-------- Materials provided --------

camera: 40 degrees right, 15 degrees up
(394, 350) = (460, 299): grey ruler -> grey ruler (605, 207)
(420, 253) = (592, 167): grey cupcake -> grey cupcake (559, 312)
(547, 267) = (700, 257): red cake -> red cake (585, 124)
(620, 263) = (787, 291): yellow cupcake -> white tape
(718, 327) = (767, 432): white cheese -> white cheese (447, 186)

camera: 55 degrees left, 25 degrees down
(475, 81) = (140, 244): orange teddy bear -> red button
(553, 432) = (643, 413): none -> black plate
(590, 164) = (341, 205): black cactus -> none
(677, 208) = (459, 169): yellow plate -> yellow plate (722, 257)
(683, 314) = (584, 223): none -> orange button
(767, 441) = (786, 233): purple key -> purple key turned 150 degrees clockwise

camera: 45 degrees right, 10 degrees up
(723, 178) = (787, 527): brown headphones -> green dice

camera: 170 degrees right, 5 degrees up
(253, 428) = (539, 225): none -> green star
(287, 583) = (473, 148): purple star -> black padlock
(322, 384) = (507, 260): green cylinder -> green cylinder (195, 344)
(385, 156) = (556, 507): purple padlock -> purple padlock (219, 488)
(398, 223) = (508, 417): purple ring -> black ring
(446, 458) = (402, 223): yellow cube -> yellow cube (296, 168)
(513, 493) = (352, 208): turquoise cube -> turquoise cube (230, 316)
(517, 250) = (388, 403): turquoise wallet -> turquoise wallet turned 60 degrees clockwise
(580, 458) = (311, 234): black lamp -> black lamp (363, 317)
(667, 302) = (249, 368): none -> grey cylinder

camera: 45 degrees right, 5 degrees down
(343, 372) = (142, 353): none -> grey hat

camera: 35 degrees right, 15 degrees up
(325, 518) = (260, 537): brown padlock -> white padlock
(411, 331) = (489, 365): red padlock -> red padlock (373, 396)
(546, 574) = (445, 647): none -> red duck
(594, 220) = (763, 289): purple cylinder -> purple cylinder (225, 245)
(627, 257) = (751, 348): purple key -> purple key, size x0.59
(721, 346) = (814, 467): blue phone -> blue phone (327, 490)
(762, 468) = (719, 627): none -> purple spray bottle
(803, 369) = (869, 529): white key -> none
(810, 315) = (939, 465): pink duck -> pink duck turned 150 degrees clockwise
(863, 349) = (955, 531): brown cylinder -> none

--------

## What you have to do
Verbatim reproduction is required for the line holding "(513, 493) = (352, 208): turquoise" and for every line after it in the records, with no other line included.

## Exercise response
(513, 493) = (352, 208): turquoise cube -> turquoise cube (230, 316)
(517, 250) = (388, 403): turquoise wallet -> turquoise wallet turned 60 degrees clockwise
(580, 458) = (311, 234): black lamp -> black lamp (363, 317)
(667, 302) = (249, 368): none -> grey cylinder

camera: 45 degrees right, 5 degrees down
(343, 372) = (142, 353): none -> grey hat

camera: 35 degrees right, 15 degrees up
(325, 518) = (260, 537): brown padlock -> white padlock
(411, 331) = (489, 365): red padlock -> red padlock (373, 396)
(546, 574) = (445, 647): none -> red duck
(594, 220) = (763, 289): purple cylinder -> purple cylinder (225, 245)
(627, 257) = (751, 348): purple key -> purple key, size x0.59
(721, 346) = (814, 467): blue phone -> blue phone (327, 490)
(762, 468) = (719, 627): none -> purple spray bottle
(803, 369) = (869, 529): white key -> none
(810, 315) = (939, 465): pink duck -> pink duck turned 150 degrees clockwise
(863, 349) = (955, 531): brown cylinder -> none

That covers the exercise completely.